Your assignment: Everything from the line containing "gray square: (140, 103)" to the last line of the listing below should be restated exactly, both ends included, with nothing added and the pictures omitted.

***** Records for this exercise

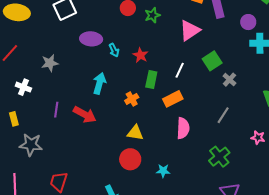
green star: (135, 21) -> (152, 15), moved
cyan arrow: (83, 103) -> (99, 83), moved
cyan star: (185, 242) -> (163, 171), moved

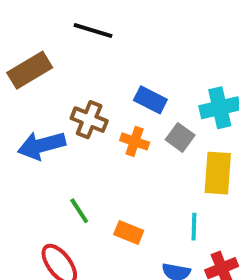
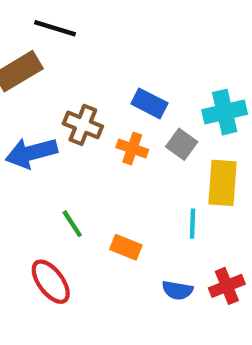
black line: (93, 31) -> (55, 28), moved
cyan line: (194, 227) -> (192, 224), moved

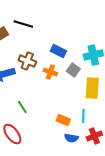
black line: (55, 28) -> (23, 24), moved
cyan line: (192, 224) -> (83, 116), moved
orange rectangle: (126, 247) -> (63, 120), moved

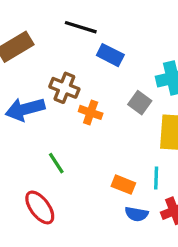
black line: (23, 24) -> (81, 27), moved
blue rectangle: (58, 51) -> (110, 55), moved
orange cross: (50, 72) -> (91, 112), moved

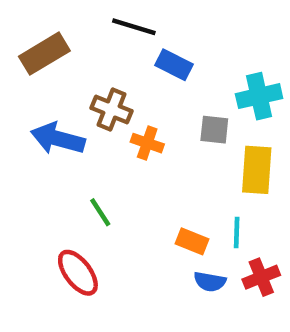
gray square: (140, 103) -> (214, 130), turned -30
blue arrow: (25, 109) -> (58, 139), turned 30

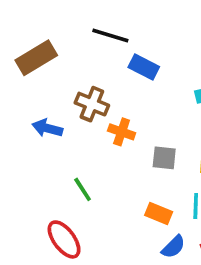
gray square: (214, 130) -> (164, 158), moved
blue arrow: (58, 139) -> (47, 128), size x0.7
blue semicircle: (210, 282) -> (173, 247), turned -55

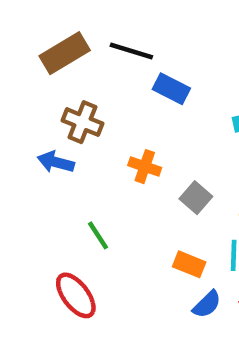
brown rectangle: (36, 58) -> (65, 53), moved
brown cross: (92, 104) -> (82, 122), moved
gray square: (164, 158) -> (196, 198), turned 35

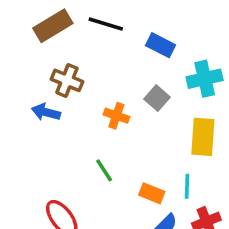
blue rectangle: (171, 89) -> (161, 45), moved
gray square: (196, 198) -> (157, 98), moved
green line: (98, 235) -> (104, 170), moved

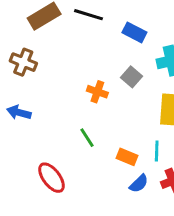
brown cross: (67, 80) -> (23, 62), moved
blue arrow: (46, 112) -> (19, 112), moved

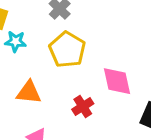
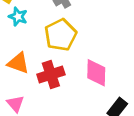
red cross: (83, 106) -> (51, 75), moved, size x1.4

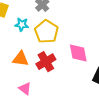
cyan star: (18, 17) -> (22, 25), moved

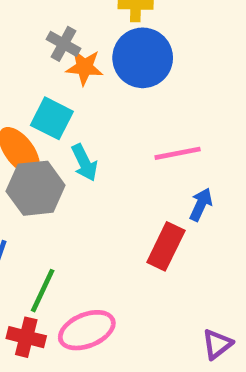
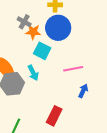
cyan square: (52, 118) -> (42, 51), moved
red rectangle: (166, 246) -> (54, 116), moved

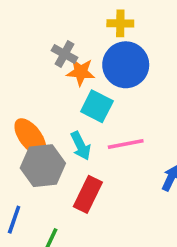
pink line: (73, 69) -> (126, 144), moved
red rectangle: (54, 116) -> (88, 194), moved

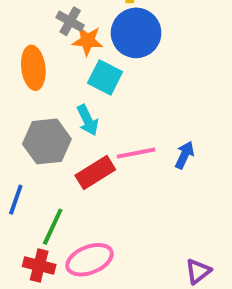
orange ellipse: (30, 137) -> (33, 68), moved, turned 30
pink line: (126, 144) -> (136, 153), moved
red rectangle: (88, 194) -> (95, 172), turned 32

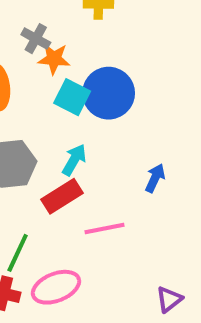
blue circle: (136, 33) -> (109, 93), moved
cyan arrow: (88, 120) -> (74, 160), moved, turned -124
pink line: (136, 153) -> (105, 229), moved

**********

Exercise answer:
gray square: (140, 103) -> (214, 130), turned -30
blue arrow: (25, 109) -> (58, 139), turned 30

gray square: (214, 130) -> (164, 158), moved
blue arrow: (58, 139) -> (47, 128), size x0.7
blue semicircle: (210, 282) -> (173, 247), turned -55

brown rectangle: (36, 58) -> (65, 53), moved
brown cross: (92, 104) -> (82, 122), moved
gray square: (164, 158) -> (196, 198), turned 35

blue rectangle: (171, 89) -> (161, 45), moved
gray square: (196, 198) -> (157, 98), moved
green line: (98, 235) -> (104, 170), moved

brown cross: (67, 80) -> (23, 62), moved
blue arrow: (46, 112) -> (19, 112), moved

red cross: (83, 106) -> (51, 75), moved, size x1.4

cyan star: (18, 17) -> (22, 25), moved

cyan square: (52, 118) -> (42, 51), moved
red rectangle: (166, 246) -> (54, 116), moved

pink line: (73, 69) -> (126, 144), moved
red rectangle: (54, 116) -> (88, 194), moved

orange ellipse: (30, 137) -> (33, 68), moved, turned 30
pink line: (126, 144) -> (136, 153), moved
red rectangle: (88, 194) -> (95, 172), turned 32

blue circle: (136, 33) -> (109, 93), moved
cyan arrow: (88, 120) -> (74, 160), moved, turned -124
pink line: (136, 153) -> (105, 229), moved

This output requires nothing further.